* [Aim]: Reproduce every one of the following entries verbatim, changing nothing.

* [Information provided]:
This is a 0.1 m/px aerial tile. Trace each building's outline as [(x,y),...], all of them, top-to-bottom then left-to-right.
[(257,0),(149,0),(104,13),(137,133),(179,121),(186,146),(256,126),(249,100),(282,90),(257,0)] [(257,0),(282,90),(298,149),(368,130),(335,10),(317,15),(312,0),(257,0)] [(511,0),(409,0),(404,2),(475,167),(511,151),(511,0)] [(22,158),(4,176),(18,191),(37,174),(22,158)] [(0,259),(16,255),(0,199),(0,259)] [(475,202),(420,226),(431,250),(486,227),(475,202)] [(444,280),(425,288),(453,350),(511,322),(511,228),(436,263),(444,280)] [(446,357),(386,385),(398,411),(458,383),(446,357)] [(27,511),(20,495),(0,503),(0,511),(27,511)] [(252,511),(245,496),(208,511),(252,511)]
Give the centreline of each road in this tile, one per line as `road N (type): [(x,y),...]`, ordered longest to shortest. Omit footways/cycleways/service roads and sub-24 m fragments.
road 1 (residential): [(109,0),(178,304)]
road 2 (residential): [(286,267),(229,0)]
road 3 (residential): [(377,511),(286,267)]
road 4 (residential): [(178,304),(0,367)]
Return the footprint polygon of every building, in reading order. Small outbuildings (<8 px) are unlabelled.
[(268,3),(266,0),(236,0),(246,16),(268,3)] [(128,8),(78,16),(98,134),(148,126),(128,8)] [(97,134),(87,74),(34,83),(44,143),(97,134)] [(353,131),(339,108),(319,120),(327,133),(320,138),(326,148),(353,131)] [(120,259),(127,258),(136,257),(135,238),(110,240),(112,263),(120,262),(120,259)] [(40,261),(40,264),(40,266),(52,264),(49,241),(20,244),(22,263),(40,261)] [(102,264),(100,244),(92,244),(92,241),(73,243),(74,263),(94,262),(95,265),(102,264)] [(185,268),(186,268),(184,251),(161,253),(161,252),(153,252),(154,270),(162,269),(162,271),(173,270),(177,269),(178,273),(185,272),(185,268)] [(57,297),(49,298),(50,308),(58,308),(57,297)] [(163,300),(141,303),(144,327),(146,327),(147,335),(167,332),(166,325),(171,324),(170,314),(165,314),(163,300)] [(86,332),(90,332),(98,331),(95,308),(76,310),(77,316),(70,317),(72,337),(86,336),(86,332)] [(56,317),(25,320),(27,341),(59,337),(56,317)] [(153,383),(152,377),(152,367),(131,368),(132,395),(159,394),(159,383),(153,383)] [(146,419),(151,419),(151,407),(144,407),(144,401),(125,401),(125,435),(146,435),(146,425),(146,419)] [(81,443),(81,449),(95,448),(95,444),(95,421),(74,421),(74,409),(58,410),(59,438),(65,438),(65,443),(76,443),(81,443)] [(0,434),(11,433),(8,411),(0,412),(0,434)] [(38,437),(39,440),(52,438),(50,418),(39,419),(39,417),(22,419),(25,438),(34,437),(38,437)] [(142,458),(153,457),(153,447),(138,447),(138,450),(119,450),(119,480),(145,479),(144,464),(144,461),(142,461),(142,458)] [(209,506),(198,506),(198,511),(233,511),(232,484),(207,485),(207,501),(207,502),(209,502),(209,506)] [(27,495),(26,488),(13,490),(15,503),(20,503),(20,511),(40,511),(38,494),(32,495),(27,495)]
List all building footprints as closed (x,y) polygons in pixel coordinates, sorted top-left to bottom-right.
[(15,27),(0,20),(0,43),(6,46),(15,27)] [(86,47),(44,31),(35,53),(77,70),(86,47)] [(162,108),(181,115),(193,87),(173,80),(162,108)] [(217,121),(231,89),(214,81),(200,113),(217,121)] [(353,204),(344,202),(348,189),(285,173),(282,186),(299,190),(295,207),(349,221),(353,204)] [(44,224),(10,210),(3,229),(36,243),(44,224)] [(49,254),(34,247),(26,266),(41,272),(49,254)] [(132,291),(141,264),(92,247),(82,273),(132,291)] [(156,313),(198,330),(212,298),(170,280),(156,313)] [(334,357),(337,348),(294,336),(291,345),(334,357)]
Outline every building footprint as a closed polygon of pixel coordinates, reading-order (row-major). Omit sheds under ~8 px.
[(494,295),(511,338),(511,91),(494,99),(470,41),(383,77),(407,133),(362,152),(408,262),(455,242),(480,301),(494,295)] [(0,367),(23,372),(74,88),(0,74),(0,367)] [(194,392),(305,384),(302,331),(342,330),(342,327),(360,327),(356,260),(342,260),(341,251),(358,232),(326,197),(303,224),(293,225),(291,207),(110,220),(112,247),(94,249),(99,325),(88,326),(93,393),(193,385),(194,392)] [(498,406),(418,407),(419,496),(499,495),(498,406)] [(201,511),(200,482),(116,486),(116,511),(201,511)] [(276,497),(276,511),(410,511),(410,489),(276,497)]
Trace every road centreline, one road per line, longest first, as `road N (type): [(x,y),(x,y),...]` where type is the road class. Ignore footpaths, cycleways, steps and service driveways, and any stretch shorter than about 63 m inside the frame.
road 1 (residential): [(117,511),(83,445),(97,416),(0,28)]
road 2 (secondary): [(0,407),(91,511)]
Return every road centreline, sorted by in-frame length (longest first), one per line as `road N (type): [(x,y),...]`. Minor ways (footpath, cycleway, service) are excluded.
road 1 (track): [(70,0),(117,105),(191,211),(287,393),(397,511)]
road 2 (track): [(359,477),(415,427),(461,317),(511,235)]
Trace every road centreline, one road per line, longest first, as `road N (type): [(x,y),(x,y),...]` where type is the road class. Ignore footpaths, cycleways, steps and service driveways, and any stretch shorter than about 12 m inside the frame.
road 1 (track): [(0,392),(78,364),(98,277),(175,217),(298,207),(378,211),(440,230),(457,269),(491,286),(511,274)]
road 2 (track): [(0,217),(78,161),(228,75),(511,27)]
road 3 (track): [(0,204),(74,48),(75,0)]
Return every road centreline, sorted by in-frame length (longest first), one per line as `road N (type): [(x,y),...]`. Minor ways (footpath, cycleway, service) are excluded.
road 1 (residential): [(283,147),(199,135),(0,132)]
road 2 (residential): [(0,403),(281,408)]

* [Correct answer]:
This is a 0.1 m/px aerial tile. Trace each building's outline as [(x,y),...], all of them, top-to-bottom then left-to-right.
[(257,0),(149,0),(104,13),(137,133),(179,121),(186,146),(256,126),(249,100),(282,90),(257,0)] [(257,0),(282,90),(298,149),(368,130),(335,10),(317,15),(312,0),(257,0)] [(511,0),(409,0),(404,2),(475,167),(511,151),(511,0)] [(22,158),(4,176),(18,191),(37,174),(22,158)] [(0,259),(16,255),(0,199),(0,259)] [(475,202),(420,226),(431,250),(486,227),(475,202)] [(444,280),(425,288),(453,350),(511,322),(511,228),(436,263),(444,280)] [(446,357),(386,385),(398,411),(458,383),(446,357)] [(27,511),(20,495),(0,503),(0,511),(27,511)] [(252,511),(245,496),(208,511),(252,511)]
Give the centreline of each road in this tile, one per line as `road N (type): [(x,y),...]`, ordered longest to shortest. Omit footways/cycleways/service roads and sub-24 m fragments.
road 1 (residential): [(109,0),(178,304)]
road 2 (residential): [(286,267),(229,0)]
road 3 (residential): [(377,511),(286,267)]
road 4 (residential): [(178,304),(0,367)]
Return the footprint polygon of every building, in reading order. Small outbuildings (<8 px) are unlabelled.
[(268,3),(266,0),(236,0),(246,16),(268,3)] [(128,8),(78,16),(98,134),(148,126),(128,8)] [(97,134),(87,74),(34,83),(44,143),(97,134)] [(353,131),(339,108),(319,120),(327,133),(320,138),(326,148),(353,131)] [(120,259),(127,258),(136,257),(135,238),(110,240),(112,263),(120,262),(120,259)] [(40,261),(40,264),(40,266),(52,264),(49,241),(20,244),(22,263),(40,261)] [(102,264),(100,244),(92,244),(92,241),(73,243),(74,263),(94,262),(95,265),(102,264)] [(185,268),(186,268),(184,251),(161,253),(161,252),(153,252),(154,270),(162,269),(162,271),(173,270),(177,269),(178,273),(185,272),(185,268)] [(57,297),(49,298),(50,308),(58,308),(57,297)] [(163,300),(141,303),(144,327),(146,327),(147,335),(167,332),(166,325),(171,324),(170,314),(165,314),(163,300)] [(86,332),(90,332),(98,331),(95,308),(76,310),(77,316),(70,317),(72,337),(86,336),(86,332)] [(56,317),(25,320),(27,341),(59,337),(56,317)] [(153,383),(152,377),(152,367),(131,368),(132,395),(159,394),(159,383),(153,383)] [(146,419),(151,419),(151,407),(144,407),(144,401),(125,401),(125,435),(146,435),(146,425),(146,419)] [(81,443),(81,449),(95,448),(95,444),(95,421),(74,421),(74,409),(58,410),(59,438),(65,438),(65,443),(76,443),(81,443)] [(0,434),(11,433),(8,411),(0,412),(0,434)] [(38,437),(39,440),(52,438),(50,418),(39,419),(39,417),(22,419),(25,438),(34,437),(38,437)] [(142,458),(153,457),(153,447),(138,447),(138,450),(119,450),(119,480),(145,479),(144,464),(144,461),(142,461),(142,458)] [(209,506),(198,506),(198,511),(233,511),(232,484),(207,485),(207,501),(207,502),(209,502),(209,506)] [(27,495),(26,488),(13,490),(15,503),(20,503),(20,511),(40,511),(38,494),(32,495),(27,495)]
List all building footprints as closed (x,y) polygons in pixel coordinates, sorted top-left to bottom-right.
[(15,27),(0,20),(0,43),(6,46),(15,27)] [(86,47),(44,31),(35,53),(77,70),(86,47)] [(162,108),(181,115),(193,87),(173,80),(162,108)] [(217,121),(231,89),(214,81),(200,113),(217,121)] [(353,204),(344,202),(348,189),(285,173),(282,186),(299,190),(295,207),(349,221),(353,204)] [(44,224),(10,210),(3,229),(36,243),(44,224)] [(49,254),(34,247),(26,266),(41,272),(49,254)] [(132,291),(141,264),(92,247),(82,273),(132,291)] [(156,313),(198,330),(212,298),(170,280),(156,313)] [(334,357),(337,348),(294,336),(291,345),(334,357)]
Outline every building footprint as a closed polygon of pixel coordinates, reading-order (row-major). Omit sheds under ~8 px.
[(494,295),(511,338),(511,91),(494,99),(470,41),(383,77),(407,133),(362,152),(408,262),(455,242),(480,301),(494,295)] [(0,367),(23,372),(74,88),(0,74),(0,367)] [(194,392),(305,384),(302,331),(342,330),(342,327),(360,327),(356,260),(342,260),(341,251),(358,232),(326,197),(303,224),(293,225),(291,207),(110,220),(112,247),(94,249),(99,325),(88,326),(93,393),(193,385),(194,392)] [(498,406),(418,407),(419,496),(499,495),(498,406)] [(201,511),(200,482),(116,486),(116,511),(201,511)] [(276,497),(276,511),(410,511),(410,489),(276,497)]
Trace every road centreline, one road per line, longest first, as `road N (type): [(x,y),(x,y),...]` where type is the road class. Ignore footpaths, cycleways, steps and service driveways, and any stretch shorter than about 63 m inside the frame.
road 1 (residential): [(117,511),(83,445),(97,416),(0,28)]
road 2 (secondary): [(0,407),(91,511)]
Return every road centreline, sorted by in-frame length (longest first), one per line as `road N (type): [(x,y),...]`. Minor ways (footpath, cycleway, service) are excluded.
road 1 (track): [(70,0),(117,105),(191,211),(287,393),(397,511)]
road 2 (track): [(359,477),(415,427),(461,317),(511,235)]
Trace every road centreline, one road per line, longest first, as `road N (type): [(x,y),(x,y),...]` where type is the road class. Ignore footpaths, cycleways, steps and service driveways, and any stretch shorter than about 12 m inside the frame.
road 1 (track): [(0,392),(78,364),(98,277),(175,217),(298,207),(378,211),(440,230),(457,269),(491,286),(511,274)]
road 2 (track): [(0,217),(78,161),(228,75),(511,27)]
road 3 (track): [(0,204),(74,48),(75,0)]
Return every road centreline, sorted by in-frame length (longest first), one per line as `road N (type): [(x,y),...]`. Minor ways (footpath, cycleway, service) are excluded.
road 1 (residential): [(283,147),(199,135),(0,132)]
road 2 (residential): [(0,403),(281,408)]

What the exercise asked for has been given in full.